[Saved data entries]:
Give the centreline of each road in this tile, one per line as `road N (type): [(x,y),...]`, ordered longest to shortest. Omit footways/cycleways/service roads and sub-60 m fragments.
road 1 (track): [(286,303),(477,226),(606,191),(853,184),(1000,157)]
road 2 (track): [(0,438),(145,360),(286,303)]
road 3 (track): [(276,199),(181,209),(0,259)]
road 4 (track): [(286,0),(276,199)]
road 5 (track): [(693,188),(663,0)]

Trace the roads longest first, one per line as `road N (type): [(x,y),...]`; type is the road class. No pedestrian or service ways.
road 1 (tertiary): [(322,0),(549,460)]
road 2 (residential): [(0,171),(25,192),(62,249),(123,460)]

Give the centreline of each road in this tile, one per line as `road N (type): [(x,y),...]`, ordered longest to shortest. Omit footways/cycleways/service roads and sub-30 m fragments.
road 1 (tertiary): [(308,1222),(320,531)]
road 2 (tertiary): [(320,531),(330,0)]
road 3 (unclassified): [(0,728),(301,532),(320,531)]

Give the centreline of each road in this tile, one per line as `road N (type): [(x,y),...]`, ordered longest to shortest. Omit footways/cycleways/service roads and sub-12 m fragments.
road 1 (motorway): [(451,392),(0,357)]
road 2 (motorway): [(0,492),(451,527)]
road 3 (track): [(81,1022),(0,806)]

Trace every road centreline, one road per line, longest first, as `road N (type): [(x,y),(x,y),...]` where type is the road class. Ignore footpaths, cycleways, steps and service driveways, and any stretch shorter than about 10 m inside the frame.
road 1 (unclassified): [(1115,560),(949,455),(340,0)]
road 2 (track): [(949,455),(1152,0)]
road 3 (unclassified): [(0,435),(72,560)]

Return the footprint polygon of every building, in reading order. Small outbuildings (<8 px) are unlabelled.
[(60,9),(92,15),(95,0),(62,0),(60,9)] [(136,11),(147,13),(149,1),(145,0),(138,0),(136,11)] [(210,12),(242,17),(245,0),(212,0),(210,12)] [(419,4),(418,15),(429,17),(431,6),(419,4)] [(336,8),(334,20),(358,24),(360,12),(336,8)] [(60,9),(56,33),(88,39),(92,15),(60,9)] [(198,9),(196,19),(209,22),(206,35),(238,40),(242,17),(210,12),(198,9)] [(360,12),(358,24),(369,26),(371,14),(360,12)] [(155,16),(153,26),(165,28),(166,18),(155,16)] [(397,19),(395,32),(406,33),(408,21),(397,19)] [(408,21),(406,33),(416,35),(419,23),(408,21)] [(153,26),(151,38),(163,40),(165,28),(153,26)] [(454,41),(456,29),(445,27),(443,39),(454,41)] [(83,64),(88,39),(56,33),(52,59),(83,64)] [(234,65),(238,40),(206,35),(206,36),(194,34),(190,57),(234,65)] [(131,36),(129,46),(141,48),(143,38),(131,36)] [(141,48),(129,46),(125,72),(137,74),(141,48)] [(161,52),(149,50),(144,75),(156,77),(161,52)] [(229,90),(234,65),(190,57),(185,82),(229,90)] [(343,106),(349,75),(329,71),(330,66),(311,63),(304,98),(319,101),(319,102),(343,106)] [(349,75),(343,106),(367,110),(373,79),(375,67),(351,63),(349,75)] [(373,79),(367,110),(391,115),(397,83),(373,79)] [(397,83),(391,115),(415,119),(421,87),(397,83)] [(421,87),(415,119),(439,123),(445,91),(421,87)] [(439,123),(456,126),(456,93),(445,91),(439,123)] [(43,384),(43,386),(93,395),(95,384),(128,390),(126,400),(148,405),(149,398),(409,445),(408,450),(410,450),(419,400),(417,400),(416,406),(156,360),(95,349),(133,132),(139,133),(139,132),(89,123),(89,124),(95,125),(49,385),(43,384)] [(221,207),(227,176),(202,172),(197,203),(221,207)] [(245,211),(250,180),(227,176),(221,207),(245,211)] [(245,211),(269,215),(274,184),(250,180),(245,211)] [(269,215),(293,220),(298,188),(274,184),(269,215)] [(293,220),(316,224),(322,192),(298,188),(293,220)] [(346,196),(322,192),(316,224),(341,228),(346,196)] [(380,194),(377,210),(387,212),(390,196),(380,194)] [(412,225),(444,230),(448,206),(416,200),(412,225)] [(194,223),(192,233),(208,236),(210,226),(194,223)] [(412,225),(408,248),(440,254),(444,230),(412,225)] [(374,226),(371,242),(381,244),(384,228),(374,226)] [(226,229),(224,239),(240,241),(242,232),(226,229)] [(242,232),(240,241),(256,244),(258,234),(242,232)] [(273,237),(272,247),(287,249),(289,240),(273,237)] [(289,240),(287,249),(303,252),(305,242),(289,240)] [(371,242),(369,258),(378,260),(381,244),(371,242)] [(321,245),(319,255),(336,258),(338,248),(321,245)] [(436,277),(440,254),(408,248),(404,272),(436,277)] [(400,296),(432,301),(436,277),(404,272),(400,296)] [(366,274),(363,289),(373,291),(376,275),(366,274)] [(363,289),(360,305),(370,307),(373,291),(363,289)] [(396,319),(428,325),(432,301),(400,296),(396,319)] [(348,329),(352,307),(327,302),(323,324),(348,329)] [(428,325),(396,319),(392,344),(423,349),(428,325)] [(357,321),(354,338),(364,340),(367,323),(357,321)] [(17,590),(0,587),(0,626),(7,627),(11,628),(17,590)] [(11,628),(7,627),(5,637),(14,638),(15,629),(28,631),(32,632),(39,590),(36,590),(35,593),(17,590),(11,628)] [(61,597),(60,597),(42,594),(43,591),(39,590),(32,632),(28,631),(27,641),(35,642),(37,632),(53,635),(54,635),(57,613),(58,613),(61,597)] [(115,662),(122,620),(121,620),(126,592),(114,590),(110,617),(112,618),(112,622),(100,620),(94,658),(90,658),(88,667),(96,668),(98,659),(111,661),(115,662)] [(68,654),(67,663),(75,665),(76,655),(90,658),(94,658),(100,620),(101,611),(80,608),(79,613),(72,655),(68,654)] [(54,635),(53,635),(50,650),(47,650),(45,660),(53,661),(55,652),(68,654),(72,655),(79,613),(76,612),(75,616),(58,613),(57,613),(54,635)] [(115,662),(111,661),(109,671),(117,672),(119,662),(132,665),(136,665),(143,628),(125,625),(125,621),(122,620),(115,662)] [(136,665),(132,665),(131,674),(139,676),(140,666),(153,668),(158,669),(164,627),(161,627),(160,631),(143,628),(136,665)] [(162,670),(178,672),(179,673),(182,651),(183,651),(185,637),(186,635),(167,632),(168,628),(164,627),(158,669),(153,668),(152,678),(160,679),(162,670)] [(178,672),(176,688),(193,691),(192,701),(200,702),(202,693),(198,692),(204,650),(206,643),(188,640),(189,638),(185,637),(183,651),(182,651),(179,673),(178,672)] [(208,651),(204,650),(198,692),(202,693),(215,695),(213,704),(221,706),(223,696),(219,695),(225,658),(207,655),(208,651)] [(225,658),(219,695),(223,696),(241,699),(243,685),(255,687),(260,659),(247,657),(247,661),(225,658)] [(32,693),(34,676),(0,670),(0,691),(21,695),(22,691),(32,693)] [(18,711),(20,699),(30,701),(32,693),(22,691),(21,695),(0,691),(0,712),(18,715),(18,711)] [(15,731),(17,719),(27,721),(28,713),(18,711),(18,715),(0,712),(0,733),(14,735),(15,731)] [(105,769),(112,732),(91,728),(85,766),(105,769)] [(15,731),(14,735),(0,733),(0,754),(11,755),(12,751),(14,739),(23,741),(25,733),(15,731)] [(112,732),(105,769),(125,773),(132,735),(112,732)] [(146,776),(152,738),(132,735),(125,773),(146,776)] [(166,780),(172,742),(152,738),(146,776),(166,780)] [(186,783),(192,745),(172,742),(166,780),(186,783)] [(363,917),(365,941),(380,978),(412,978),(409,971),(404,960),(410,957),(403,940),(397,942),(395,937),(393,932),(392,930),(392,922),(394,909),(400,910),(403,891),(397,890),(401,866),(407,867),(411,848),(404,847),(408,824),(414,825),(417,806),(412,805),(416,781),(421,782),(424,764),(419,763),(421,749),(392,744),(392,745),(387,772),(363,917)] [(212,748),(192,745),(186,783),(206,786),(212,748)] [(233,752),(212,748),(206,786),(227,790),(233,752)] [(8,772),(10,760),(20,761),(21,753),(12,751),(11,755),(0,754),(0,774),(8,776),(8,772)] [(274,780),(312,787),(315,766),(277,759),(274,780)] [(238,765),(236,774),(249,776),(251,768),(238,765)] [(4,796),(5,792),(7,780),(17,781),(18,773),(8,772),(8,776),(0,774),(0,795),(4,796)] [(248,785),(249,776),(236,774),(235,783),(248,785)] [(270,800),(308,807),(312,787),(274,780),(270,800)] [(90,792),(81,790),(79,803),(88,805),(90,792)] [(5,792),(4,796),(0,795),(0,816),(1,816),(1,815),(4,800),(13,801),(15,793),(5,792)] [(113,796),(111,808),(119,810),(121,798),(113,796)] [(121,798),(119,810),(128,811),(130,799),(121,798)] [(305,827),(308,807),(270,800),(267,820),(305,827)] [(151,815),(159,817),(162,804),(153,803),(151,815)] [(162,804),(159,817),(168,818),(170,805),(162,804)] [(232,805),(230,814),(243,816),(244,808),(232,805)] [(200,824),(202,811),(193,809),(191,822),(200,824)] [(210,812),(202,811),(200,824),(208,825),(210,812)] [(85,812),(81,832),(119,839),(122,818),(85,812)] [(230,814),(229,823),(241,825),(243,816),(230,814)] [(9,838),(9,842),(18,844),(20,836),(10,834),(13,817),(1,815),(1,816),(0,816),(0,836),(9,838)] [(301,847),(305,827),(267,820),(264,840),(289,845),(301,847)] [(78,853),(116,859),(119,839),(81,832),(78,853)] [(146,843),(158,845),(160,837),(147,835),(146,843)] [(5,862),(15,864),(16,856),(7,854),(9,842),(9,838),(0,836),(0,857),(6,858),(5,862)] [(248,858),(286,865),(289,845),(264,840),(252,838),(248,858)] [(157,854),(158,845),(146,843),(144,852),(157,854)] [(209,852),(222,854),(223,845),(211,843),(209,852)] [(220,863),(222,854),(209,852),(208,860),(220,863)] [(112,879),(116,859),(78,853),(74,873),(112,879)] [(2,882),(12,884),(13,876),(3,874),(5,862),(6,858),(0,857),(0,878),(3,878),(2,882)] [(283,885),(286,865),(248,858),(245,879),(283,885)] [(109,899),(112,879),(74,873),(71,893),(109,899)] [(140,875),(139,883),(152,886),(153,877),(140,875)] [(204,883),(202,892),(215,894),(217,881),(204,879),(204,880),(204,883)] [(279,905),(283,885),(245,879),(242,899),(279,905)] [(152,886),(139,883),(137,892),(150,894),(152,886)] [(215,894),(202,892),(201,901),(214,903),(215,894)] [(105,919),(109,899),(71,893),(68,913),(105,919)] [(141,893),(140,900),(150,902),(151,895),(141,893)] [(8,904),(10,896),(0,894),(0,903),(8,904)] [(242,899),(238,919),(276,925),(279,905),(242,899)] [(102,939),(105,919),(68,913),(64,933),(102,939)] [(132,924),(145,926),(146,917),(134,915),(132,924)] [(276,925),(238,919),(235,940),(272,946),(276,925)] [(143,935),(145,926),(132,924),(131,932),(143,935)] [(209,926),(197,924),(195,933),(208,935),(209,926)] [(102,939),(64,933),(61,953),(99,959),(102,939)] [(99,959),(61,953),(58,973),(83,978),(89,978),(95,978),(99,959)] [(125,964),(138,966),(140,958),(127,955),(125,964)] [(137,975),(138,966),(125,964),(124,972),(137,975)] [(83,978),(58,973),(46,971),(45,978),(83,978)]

[Directions]:
In the records above, find each line with the word "first" and copy it.

[Result]:
Trace the roads longest first, one per line as `road N (type): [(x,y),...]`; type is the road class. No pedestrian or service ways.
Trace every road centreline, one road per line, longest first, as `road N (type): [(x,y),(x,y),...]` where type is the road class. Ignore footpaths, cycleways, steps and service driveways, and any stretch shorter than about 10 m inside the frame.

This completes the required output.